• WHAT IS EXPECTED: In the records below, find the line containing "[(426,620),(426,604),(489,603),(489,620),(426,620)]" and the line containing "[(368,2),(368,0),(350,0),(351,26),(370,24),(368,2)]". Give again exactly those lines and every line between them, omitting the pictures.

• RECORDS:
====================

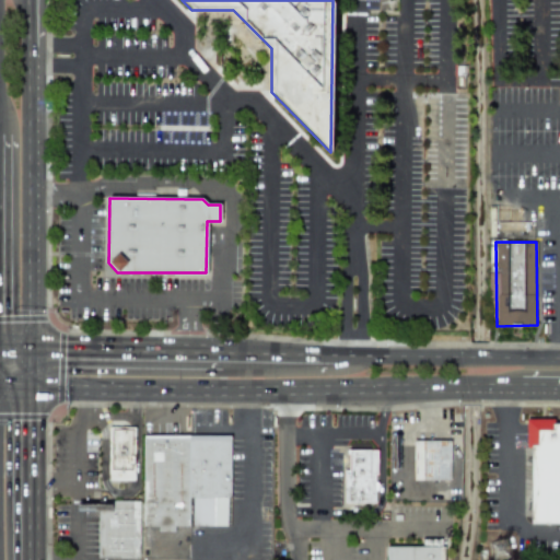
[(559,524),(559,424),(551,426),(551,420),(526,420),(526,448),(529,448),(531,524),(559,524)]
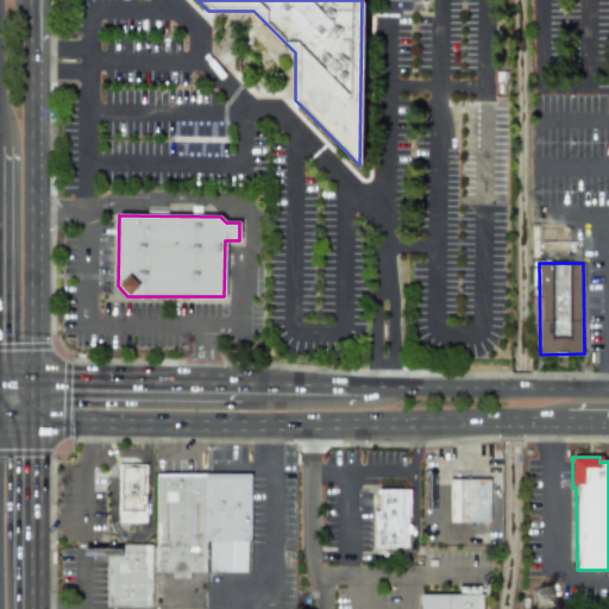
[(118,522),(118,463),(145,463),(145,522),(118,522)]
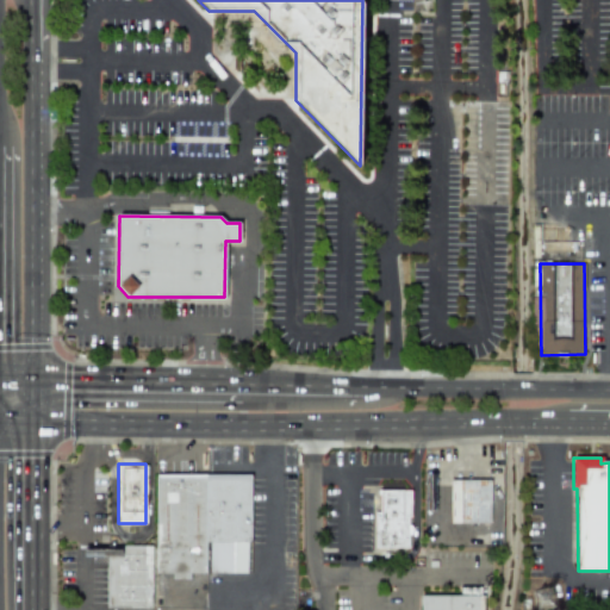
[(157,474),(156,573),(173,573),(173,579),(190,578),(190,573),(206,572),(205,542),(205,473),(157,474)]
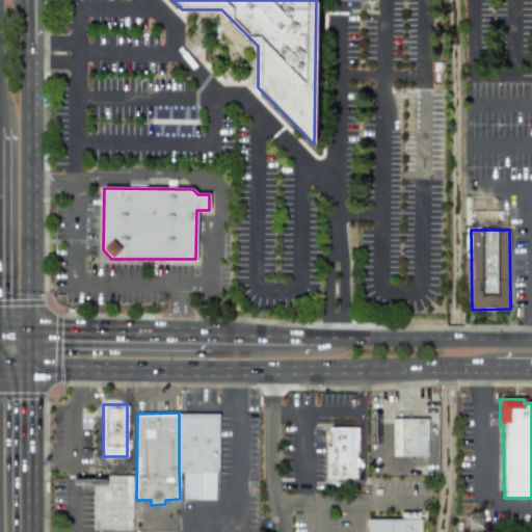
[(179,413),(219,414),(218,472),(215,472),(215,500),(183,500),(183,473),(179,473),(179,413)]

====================

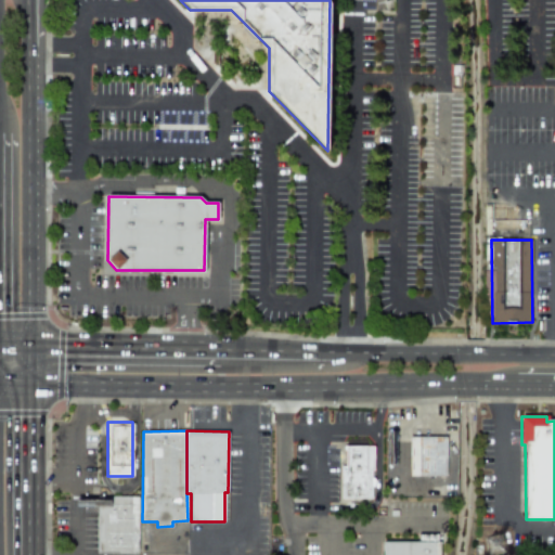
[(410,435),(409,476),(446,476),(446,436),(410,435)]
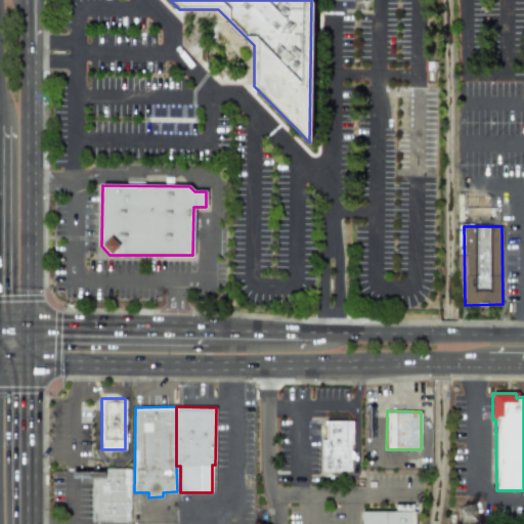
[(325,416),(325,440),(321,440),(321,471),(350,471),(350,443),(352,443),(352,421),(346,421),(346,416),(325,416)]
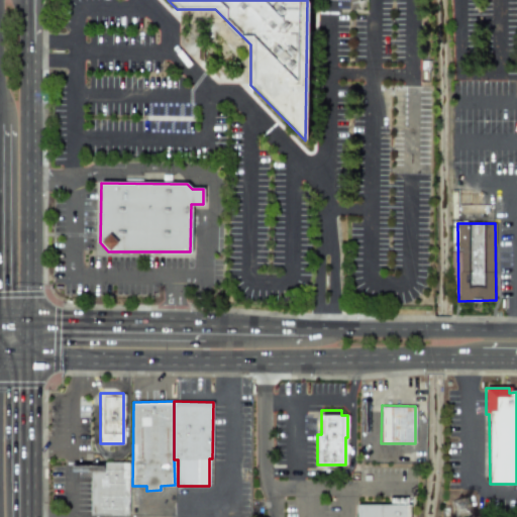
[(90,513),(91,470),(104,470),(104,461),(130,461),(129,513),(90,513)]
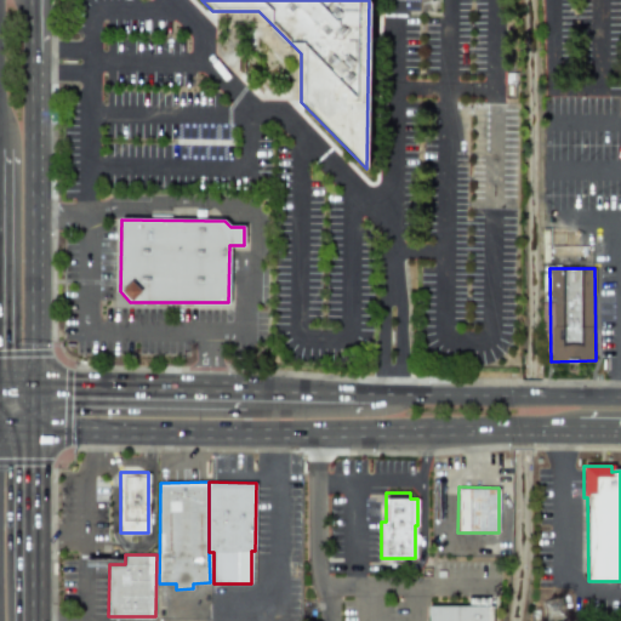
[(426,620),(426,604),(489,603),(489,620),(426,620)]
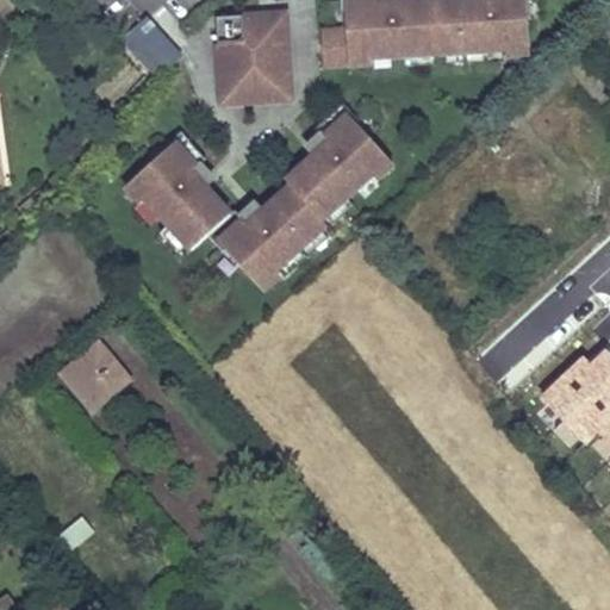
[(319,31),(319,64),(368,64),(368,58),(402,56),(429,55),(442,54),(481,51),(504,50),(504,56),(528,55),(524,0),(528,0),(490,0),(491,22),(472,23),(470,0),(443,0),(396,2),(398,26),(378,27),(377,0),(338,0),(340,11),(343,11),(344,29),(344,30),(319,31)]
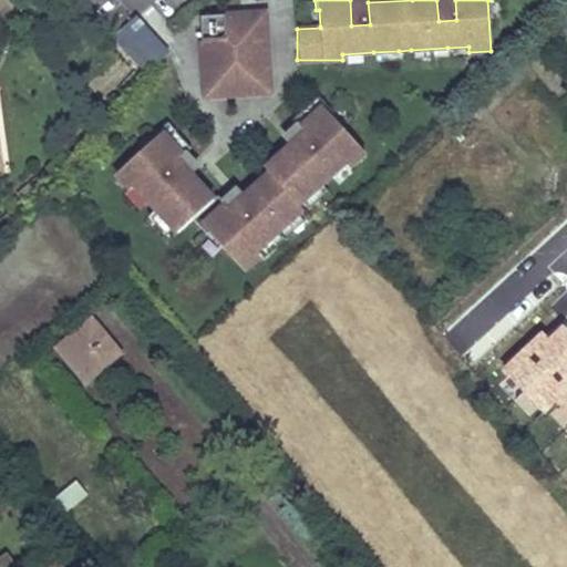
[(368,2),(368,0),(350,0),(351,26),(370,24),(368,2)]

====================

• ANSWER TO THIS PROBLEM:
[(426,620),(426,604),(489,603),(489,620),(426,620)]
[(319,31),(319,64),(368,64),(368,58),(402,56),(429,55),(442,54),(481,51),(504,50),(504,56),(528,55),(524,0),(528,0),(490,0),(491,22),(472,23),(470,0),(443,0),(396,2),(398,26),(378,27),(377,0),(338,0),(340,11),(343,11),(344,29),(344,30),(319,31)]
[(368,2),(368,0),(350,0),(351,26),(370,24),(368,2)]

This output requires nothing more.